Exercise inputs Start Marker
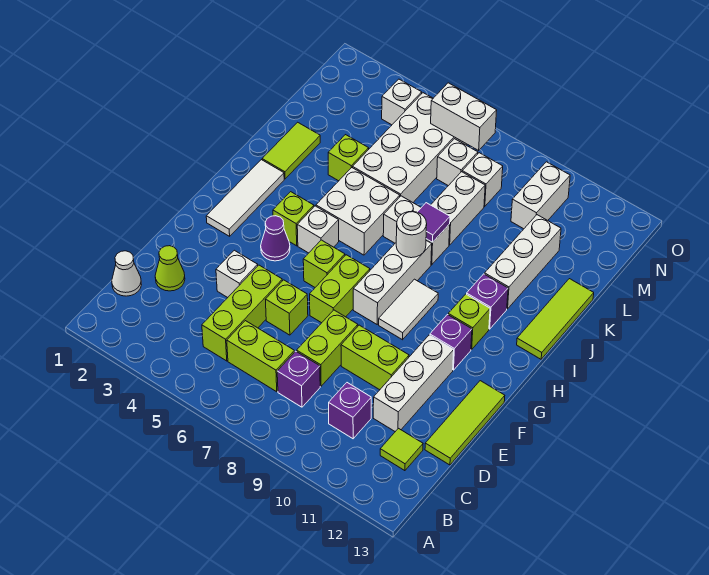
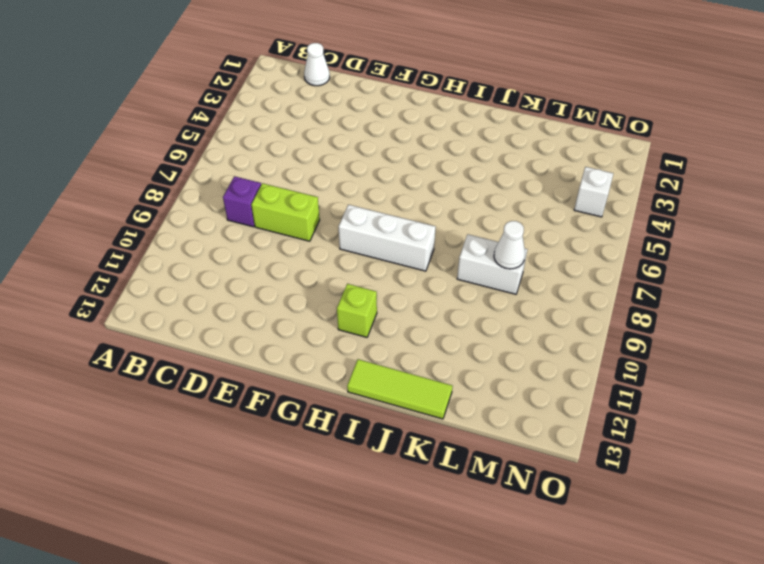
white cone L8 level 2 -> none
none -> lime brick C5:E5 level 1
none -> lime brick C6:C7 level 1
none -> purple brick C10 level 1
none -> lime tile C12 level 1

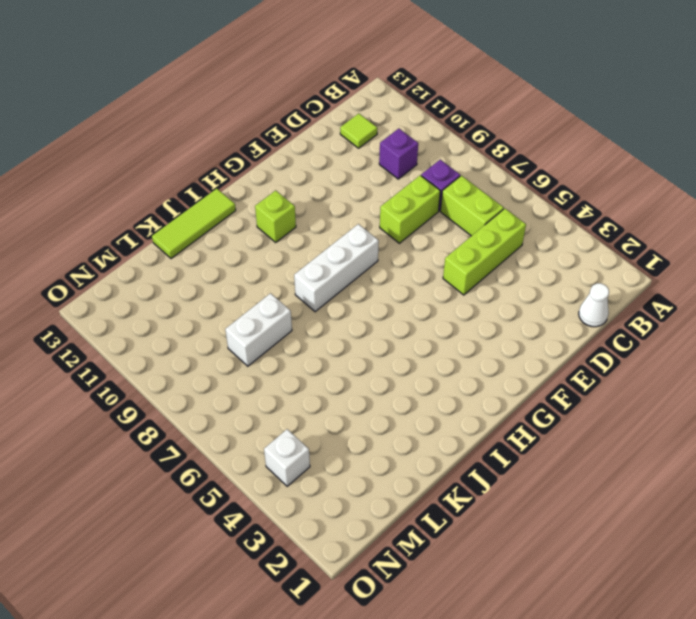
none -> lime cone D2 level 1
none -> white brick D11:F11 level 1
none -> lime tile D13:F13 level 1
none -> white brick E4 level 1

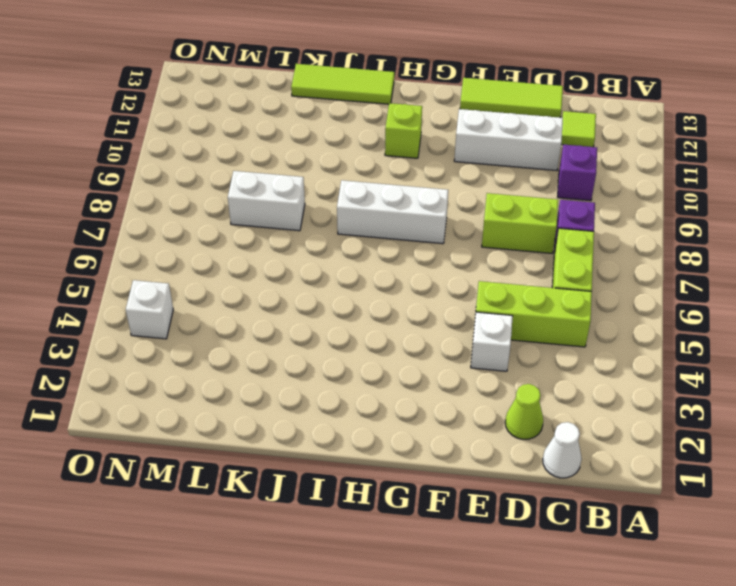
none -> lime brick E6 level 1
none -> lime brick E9:E10 level 1
none -> lime brick F7:G7 level 1
none -> white tile G2:I2 level 1

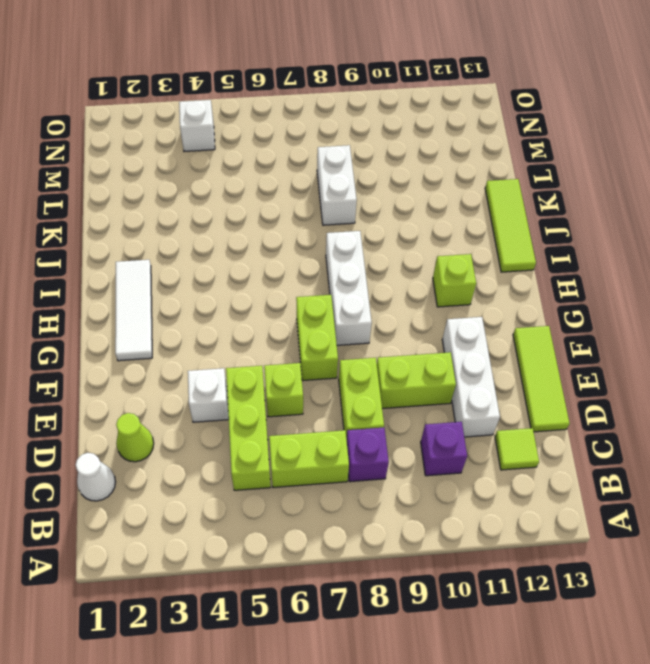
none -> purple cone G4 level 1
none -> lime brick G6 level 1
none -> white tile G9:H9 level 1
none -> purple brick G11 level 1

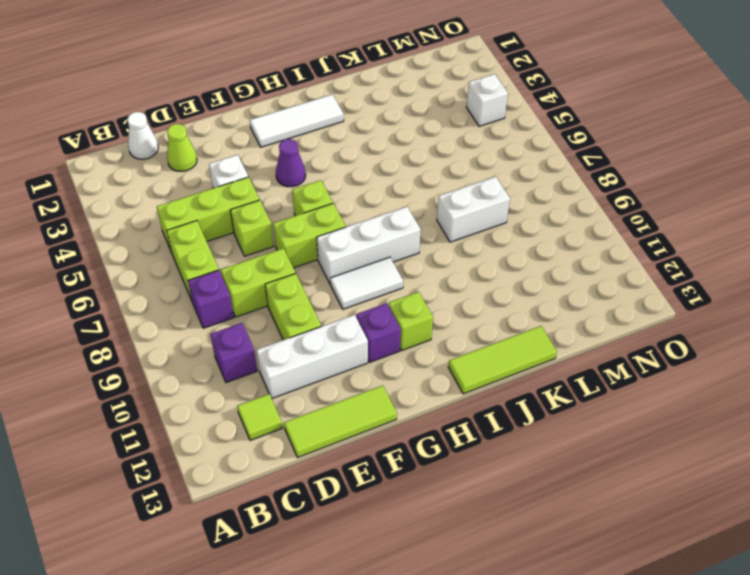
none -> lime brick H4 level 1
none -> white brick H5 level 1
none -> white brick I5:J6 level 1
none -> purple brick I11 level 1

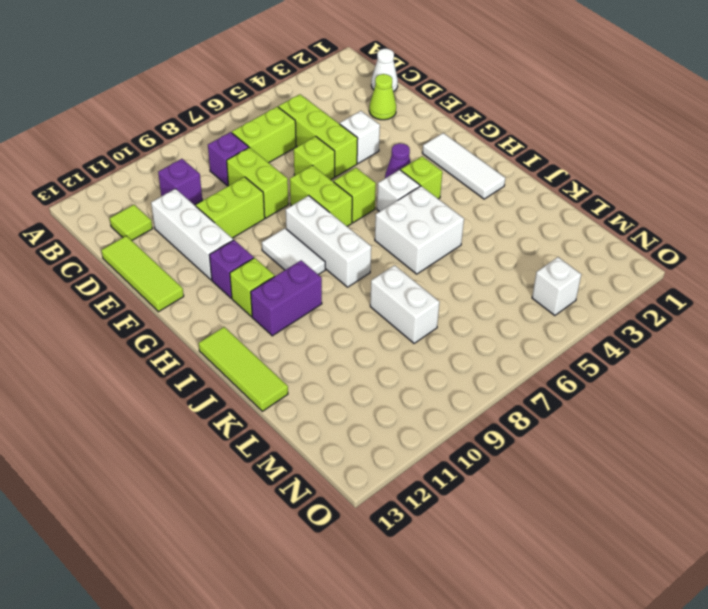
purple brick I10:I11 level 1 -> purple brick I11 level 1
none -> lime tile J2:K2 level 1
none -> white brick J7:J8 level 1
none -> white brick J11:L11 level 1
none -> lime brick K4 level 1

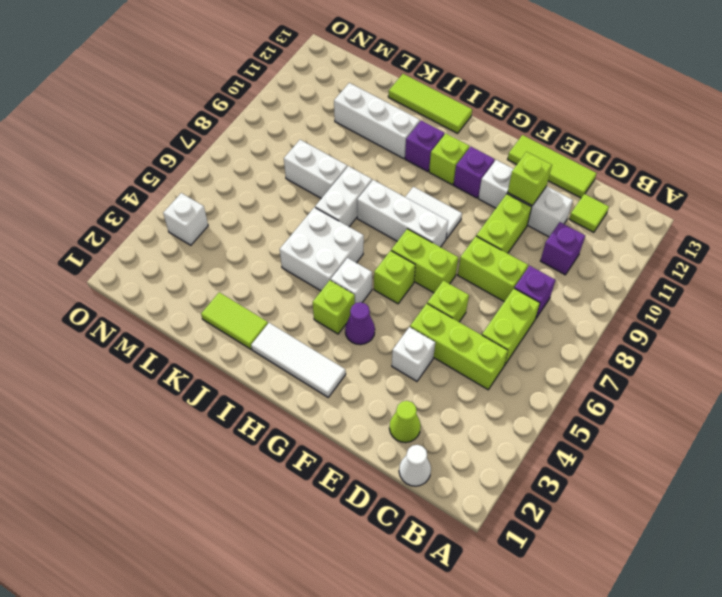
lime brick E11 level 2 -> lime brick K4 level 1
none -> white brick K5:N6 level 1
none -> white brick M7 level 1
none -> white brick M8 level 1
none -> white brick M10:N10 level 1

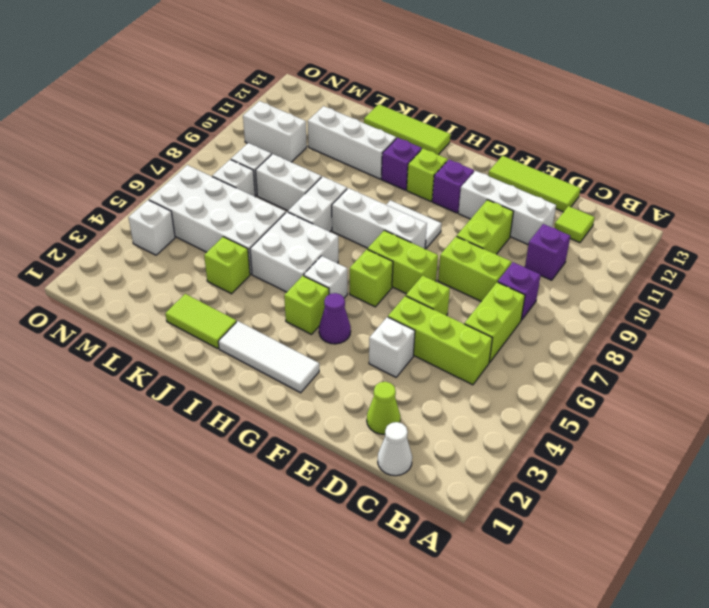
none -> white round brick I8 level 2
none -> purple tile J8 level 2
none -> white brick N6:N7 level 2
Exercise inputs End Marker
Using the entries above, transcribe exactly from the line that has "none -> lime tile C12 level 1" through the line that has "none -> lime tile J2:K2 level 1". Pictures are dropped.

none -> lime tile C12 level 1

none -> lime cone D2 level 1
none -> white brick D11:F11 level 1
none -> lime tile D13:F13 level 1
none -> white brick E4 level 1

none -> lime brick E6 level 1
none -> lime brick E9:E10 level 1
none -> lime brick F7:G7 level 1
none -> white tile G2:I2 level 1

none -> purple cone G4 level 1
none -> lime brick G6 level 1
none -> white tile G9:H9 level 1
none -> purple brick G11 level 1

none -> lime brick H4 level 1
none -> white brick H5 level 1
none -> white brick I5:J6 level 1
none -> purple brick I11 level 1

purple brick I10:I11 level 1 -> purple brick I11 level 1
none -> lime tile J2:K2 level 1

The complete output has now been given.